DATA.
>>>

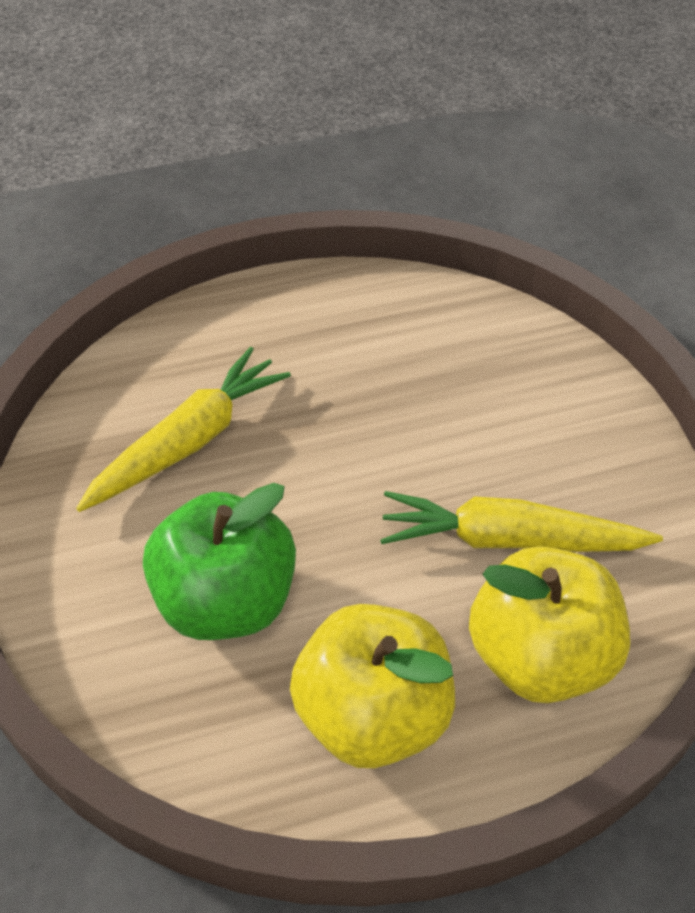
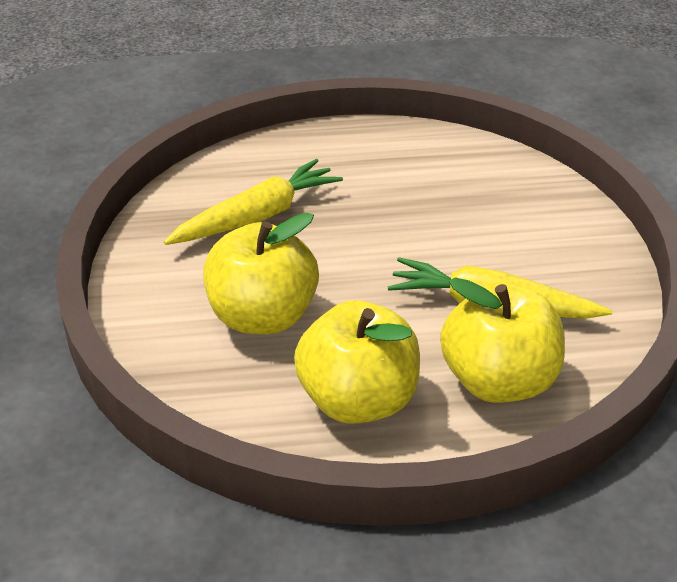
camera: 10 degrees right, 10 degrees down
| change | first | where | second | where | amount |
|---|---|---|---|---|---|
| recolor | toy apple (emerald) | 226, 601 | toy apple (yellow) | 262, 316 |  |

<<<

ABOUT THIS TASK.
The reply should repeat the data in full, exactly as given, and contain no pictures.

RESPONSE.
camera: 10 degrees right, 10 degrees down
| change | first | where | second | where | amount |
|---|---|---|---|---|---|
| recolor | toy apple (emerald) | 226, 601 | toy apple (yellow) | 262, 316 |  |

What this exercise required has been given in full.